** Begin **

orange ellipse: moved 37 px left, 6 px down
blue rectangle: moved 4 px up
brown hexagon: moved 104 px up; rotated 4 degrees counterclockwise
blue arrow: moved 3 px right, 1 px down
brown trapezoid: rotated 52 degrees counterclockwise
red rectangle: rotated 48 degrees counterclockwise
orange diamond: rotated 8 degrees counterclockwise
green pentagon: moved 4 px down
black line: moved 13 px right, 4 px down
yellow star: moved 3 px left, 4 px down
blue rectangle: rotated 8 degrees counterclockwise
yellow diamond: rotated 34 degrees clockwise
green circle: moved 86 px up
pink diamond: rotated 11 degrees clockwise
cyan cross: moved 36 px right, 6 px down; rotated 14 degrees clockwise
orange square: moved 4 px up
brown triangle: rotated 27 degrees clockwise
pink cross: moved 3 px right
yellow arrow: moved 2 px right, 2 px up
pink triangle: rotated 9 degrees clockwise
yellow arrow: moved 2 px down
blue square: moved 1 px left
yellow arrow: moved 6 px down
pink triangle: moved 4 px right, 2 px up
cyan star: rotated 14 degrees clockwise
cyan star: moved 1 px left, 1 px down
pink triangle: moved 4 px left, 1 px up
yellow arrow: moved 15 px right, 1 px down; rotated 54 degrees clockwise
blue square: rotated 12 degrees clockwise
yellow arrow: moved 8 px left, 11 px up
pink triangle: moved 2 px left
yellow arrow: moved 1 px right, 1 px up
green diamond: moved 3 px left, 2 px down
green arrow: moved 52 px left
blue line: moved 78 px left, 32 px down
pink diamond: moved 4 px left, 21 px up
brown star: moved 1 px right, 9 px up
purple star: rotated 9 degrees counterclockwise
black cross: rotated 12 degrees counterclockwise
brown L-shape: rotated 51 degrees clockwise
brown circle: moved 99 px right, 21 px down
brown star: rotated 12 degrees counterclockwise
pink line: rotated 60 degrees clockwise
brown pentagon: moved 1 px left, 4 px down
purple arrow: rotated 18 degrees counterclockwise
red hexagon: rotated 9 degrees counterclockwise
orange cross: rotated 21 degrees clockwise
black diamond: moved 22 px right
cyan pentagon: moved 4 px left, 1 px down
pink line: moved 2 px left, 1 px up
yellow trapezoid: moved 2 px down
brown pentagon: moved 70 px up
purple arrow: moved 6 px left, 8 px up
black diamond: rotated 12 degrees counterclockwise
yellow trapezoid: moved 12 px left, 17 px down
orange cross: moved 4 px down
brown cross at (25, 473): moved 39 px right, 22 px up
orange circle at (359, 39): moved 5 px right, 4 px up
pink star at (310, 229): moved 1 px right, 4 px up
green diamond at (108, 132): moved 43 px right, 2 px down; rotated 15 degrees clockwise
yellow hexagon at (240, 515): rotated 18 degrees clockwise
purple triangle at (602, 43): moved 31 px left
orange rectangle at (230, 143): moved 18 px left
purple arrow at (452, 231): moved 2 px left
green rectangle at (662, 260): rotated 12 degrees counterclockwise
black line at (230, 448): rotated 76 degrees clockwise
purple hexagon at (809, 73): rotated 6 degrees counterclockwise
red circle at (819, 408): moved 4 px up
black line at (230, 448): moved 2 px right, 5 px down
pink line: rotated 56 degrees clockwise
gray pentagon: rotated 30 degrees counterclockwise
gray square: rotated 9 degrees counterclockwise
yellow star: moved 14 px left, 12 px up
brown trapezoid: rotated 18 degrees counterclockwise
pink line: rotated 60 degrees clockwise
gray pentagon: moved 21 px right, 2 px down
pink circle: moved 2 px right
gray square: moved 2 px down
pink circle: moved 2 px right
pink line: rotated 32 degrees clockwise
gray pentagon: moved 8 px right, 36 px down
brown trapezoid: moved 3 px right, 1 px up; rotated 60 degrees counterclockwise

** End **

Please copy the entries above word for word, from the start of the entries through the line containing "blue line: moved 78 px left, 32 px down", both ends included.

orange ellipse: moved 37 px left, 6 px down
blue rectangle: moved 4 px up
brown hexagon: moved 104 px up; rotated 4 degrees counterclockwise
blue arrow: moved 3 px right, 1 px down
brown trapezoid: rotated 52 degrees counterclockwise
red rectangle: rotated 48 degrees counterclockwise
orange diamond: rotated 8 degrees counterclockwise
green pentagon: moved 4 px down
black line: moved 13 px right, 4 px down
yellow star: moved 3 px left, 4 px down
blue rectangle: rotated 8 degrees counterclockwise
yellow diamond: rotated 34 degrees clockwise
green circle: moved 86 px up
pink diamond: rotated 11 degrees clockwise
cyan cross: moved 36 px right, 6 px down; rotated 14 degrees clockwise
orange square: moved 4 px up
brown triangle: rotated 27 degrees clockwise
pink cross: moved 3 px right
yellow arrow: moved 2 px right, 2 px up
pink triangle: rotated 9 degrees clockwise
yellow arrow: moved 2 px down
blue square: moved 1 px left
yellow arrow: moved 6 px down
pink triangle: moved 4 px right, 2 px up
cyan star: rotated 14 degrees clockwise
cyan star: moved 1 px left, 1 px down
pink triangle: moved 4 px left, 1 px up
yellow arrow: moved 15 px right, 1 px down; rotated 54 degrees clockwise
blue square: rotated 12 degrees clockwise
yellow arrow: moved 8 px left, 11 px up
pink triangle: moved 2 px left
yellow arrow: moved 1 px right, 1 px up
green diamond: moved 3 px left, 2 px down
green arrow: moved 52 px left
blue line: moved 78 px left, 32 px down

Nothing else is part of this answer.